Assignment = Copy the entries below exactly; any picture among them should be left out.

╔══

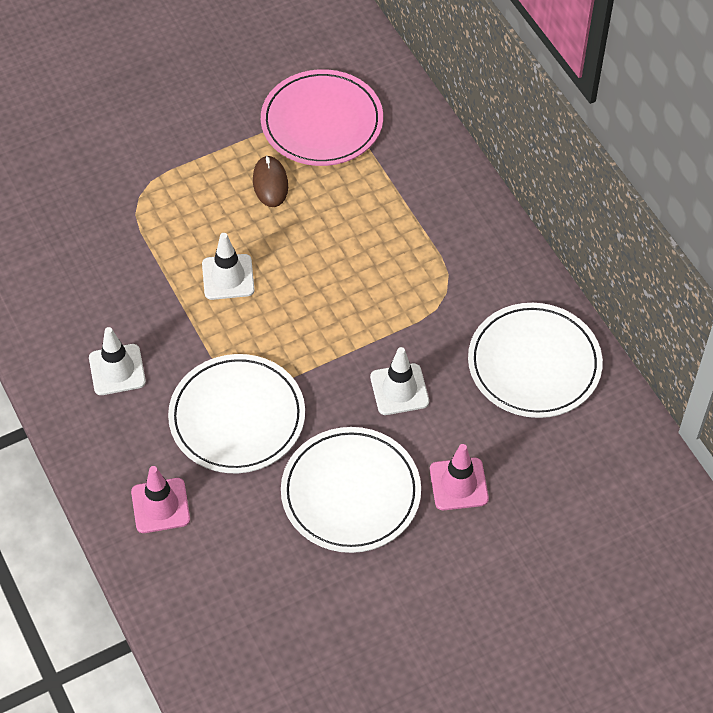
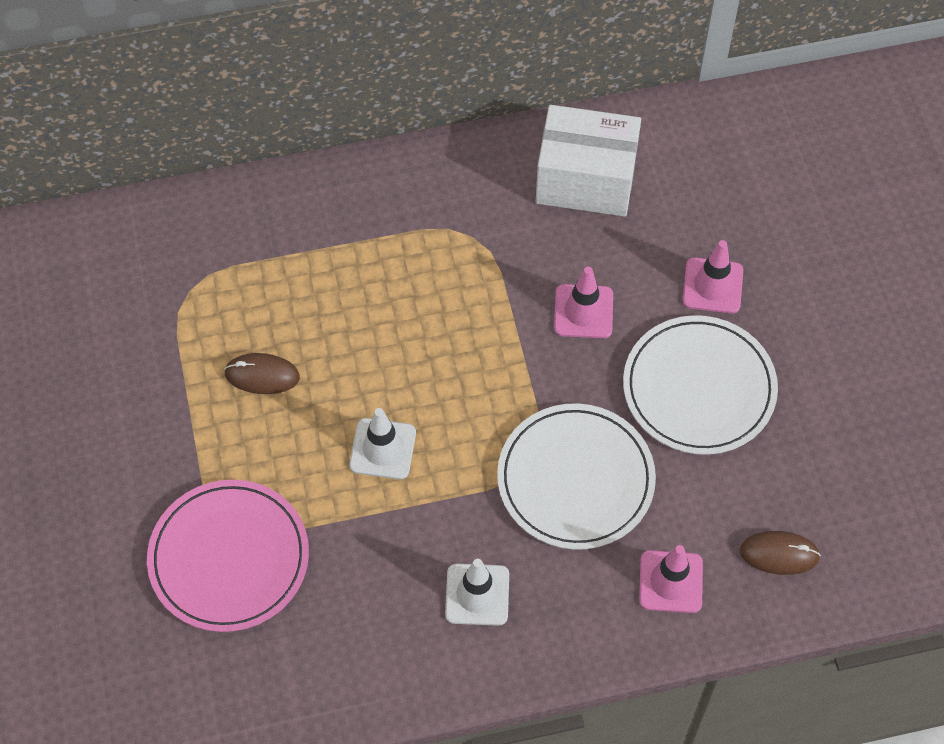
camera: 75 degrees left, 5 degrees up
(206, 585) = (779, 554): none -> brown mouse
(322, 122) = (191, 301): pink plate -> pink plate (229, 558)
(399, 389) = (583, 311): white traffic cone -> pink traffic cone
(534, 363) = (585, 180): white plate -> white box

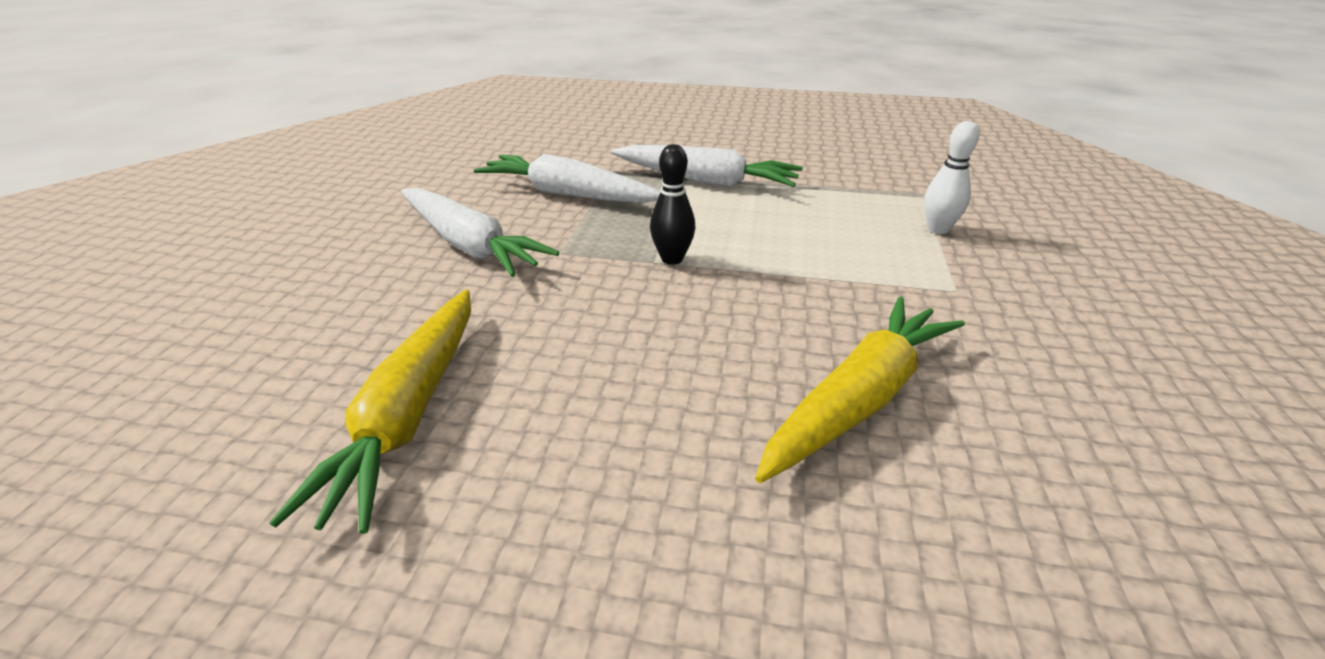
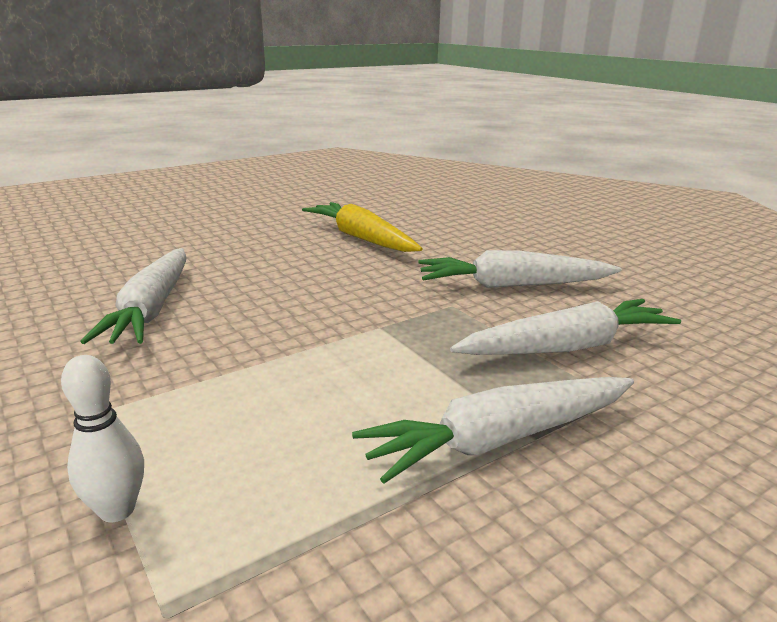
camera: 135 degrees right, 10 degrees down
(672, 259) = (370, 333): black bowling pin -> none
(859, 399) = (152, 309): yellow carrot -> white carrot

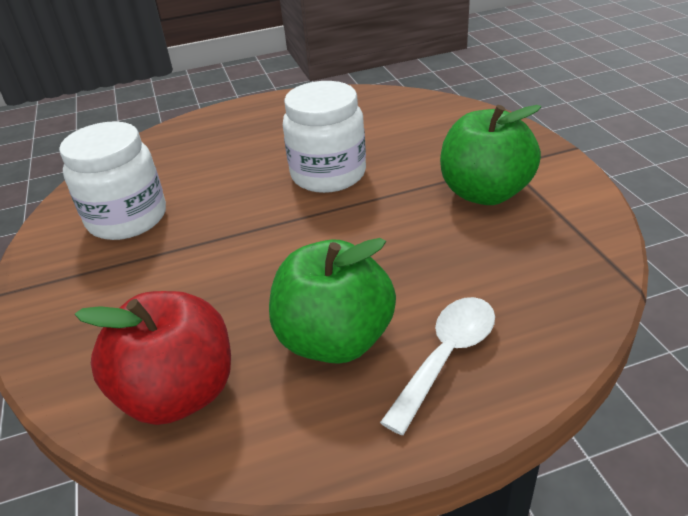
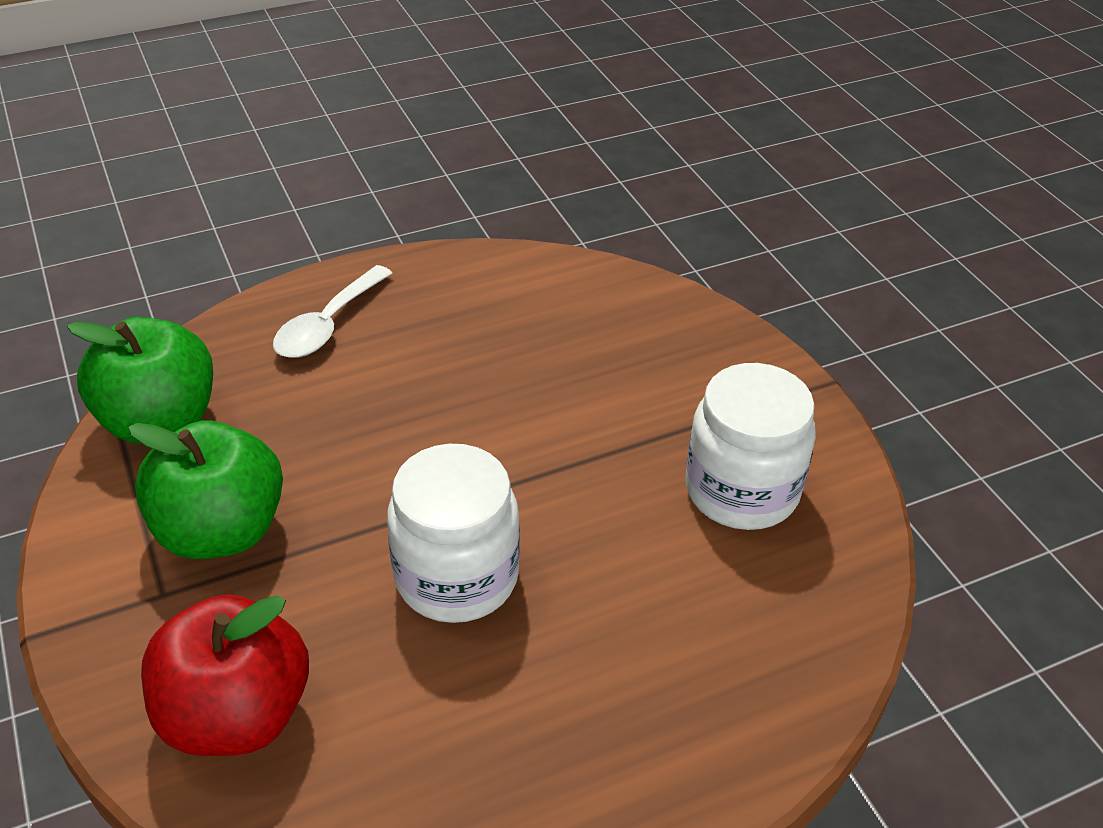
camera: 170 degrees right, 5 degrees up
(179, 393) = (568, 296): red apple -> red apple (237, 714)
(335, 339) = (432, 338): green apple -> green apple (160, 421)

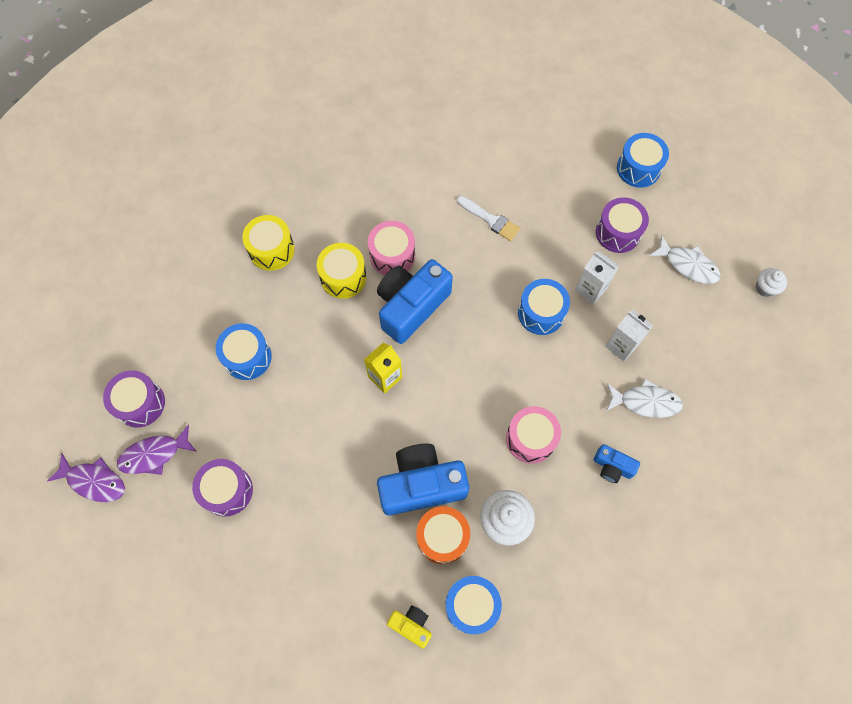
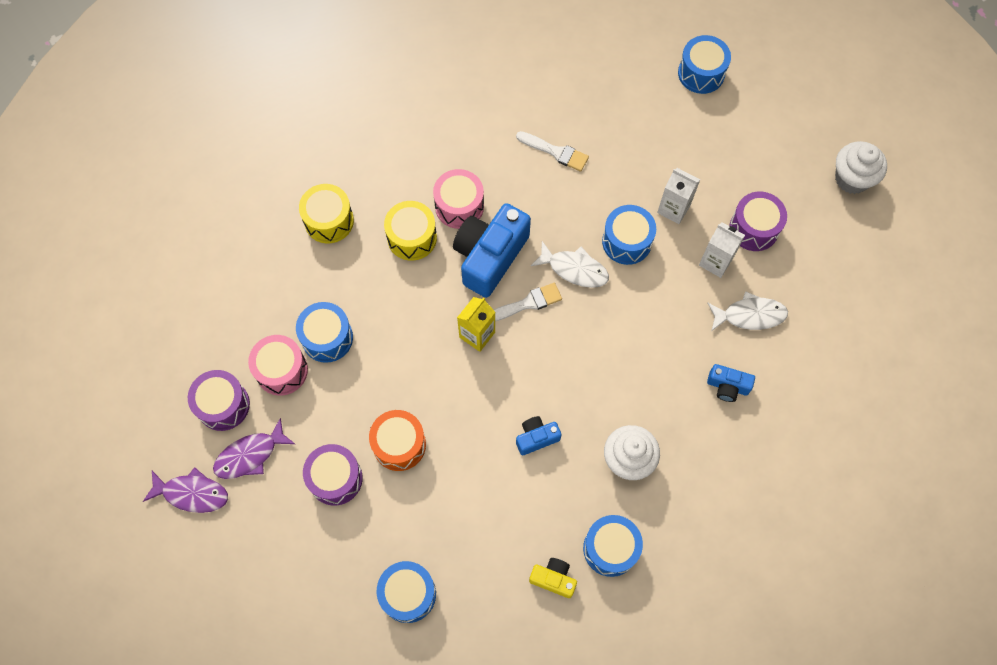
camera: 10 degrees left, 0 degrees up
(271, 614) = (408, 594): none -> blue drum
(421, 485) = (536, 438): blue camera -> blue camera, size x0.49
(437, 355) = (527, 303): none -> white brush
(442, 537) = (568, 486): orange drum -> orange drum (399, 444)
(530, 439) = (639, 372): pink drum -> pink drum (281, 370)
(618, 232) = (691, 144): purple drum -> purple drum (754, 228)
(688, 265) = (769, 167): white fish -> white fish (574, 269)
(765, 288) = (851, 179): white cupcake -> white cupcake, size x1.68

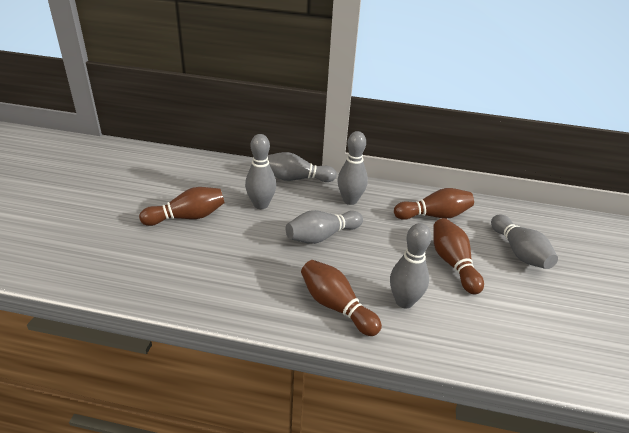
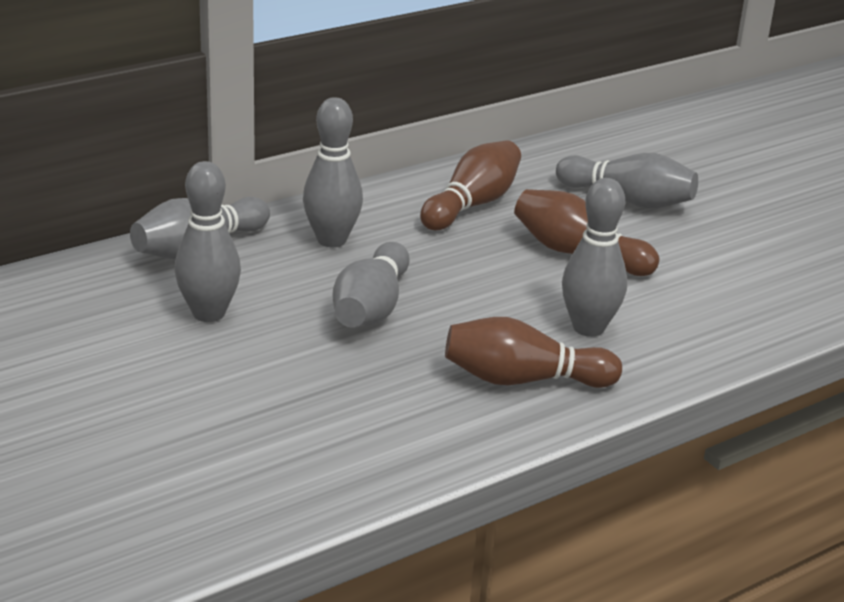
camera: 45 degrees left, 5 degrees down
(187, 217) = (120, 393): brown bowling pin -> none

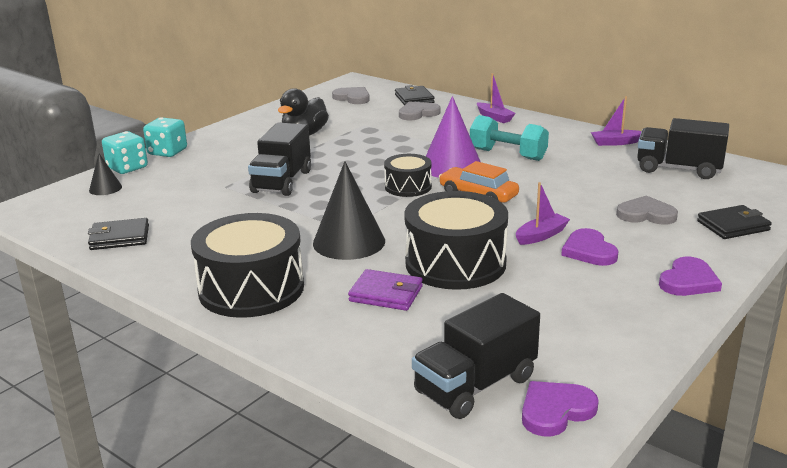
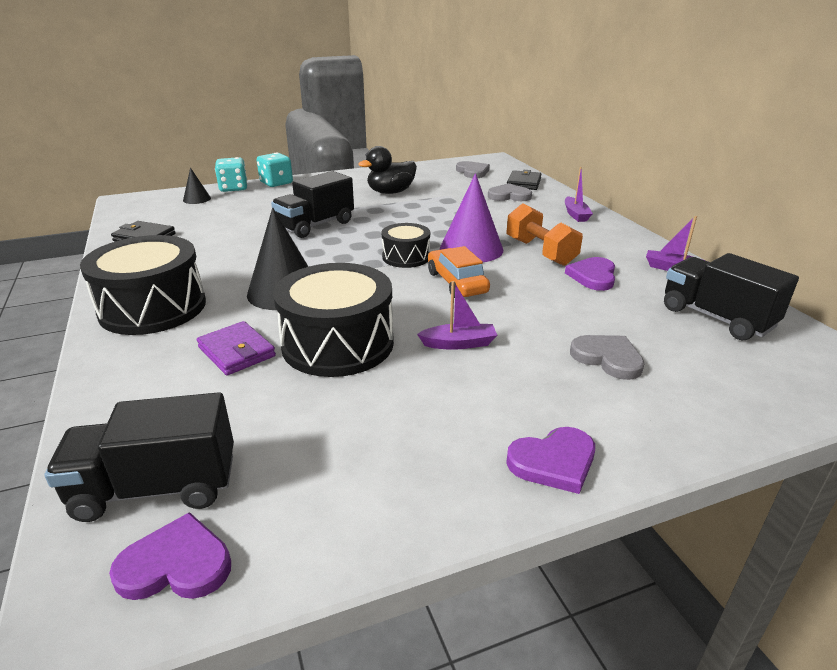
camera: 30 degrees right, 5 degrees up
(507, 155) = (540, 252): turquoise dumbbell -> orange dumbbell
(589, 251) = (485, 378): purple heart -> purple heart (593, 276)
(733, 226) = (705, 410): black wallet -> none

╚══

Expected answer =
camera: 75 degrees left, 5 degrees up
(206, 585) = (779, 554): none -> brown mouse
(322, 122) = (191, 301): pink plate -> pink plate (229, 558)
(399, 389) = (583, 311): white traffic cone -> pink traffic cone
(534, 363) = (585, 180): white plate -> white box

camera: 135 degrees right, 10 degrees down
(672, 259) = (370, 333): black bowling pin -> none
(859, 399) = (152, 309): yellow carrot -> white carrot

camera: 170 degrees right, 5 degrees up
(179, 393) = (568, 296): red apple -> red apple (237, 714)
(335, 339) = (432, 338): green apple -> green apple (160, 421)

camera: 10 degrees left, 0 degrees up
(271, 614) = (408, 594): none -> blue drum
(421, 485) = (536, 438): blue camera -> blue camera, size x0.49
(437, 355) = (527, 303): none -> white brush
(442, 537) = (568, 486): orange drum -> orange drum (399, 444)
(530, 439) = (639, 372): pink drum -> pink drum (281, 370)
(618, 232) = (691, 144): purple drum -> purple drum (754, 228)
(688, 265) = (769, 167): white fish -> white fish (574, 269)
(765, 288) = (851, 179): white cupcake -> white cupcake, size x1.68

camera: 45 degrees left, 5 degrees down
(187, 217) = (120, 393): brown bowling pin -> none

camera: 30 degrees right, 5 degrees up
(507, 155) = (540, 252): turquoise dumbbell -> orange dumbbell
(589, 251) = (485, 378): purple heart -> purple heart (593, 276)
(733, 226) = (705, 410): black wallet -> none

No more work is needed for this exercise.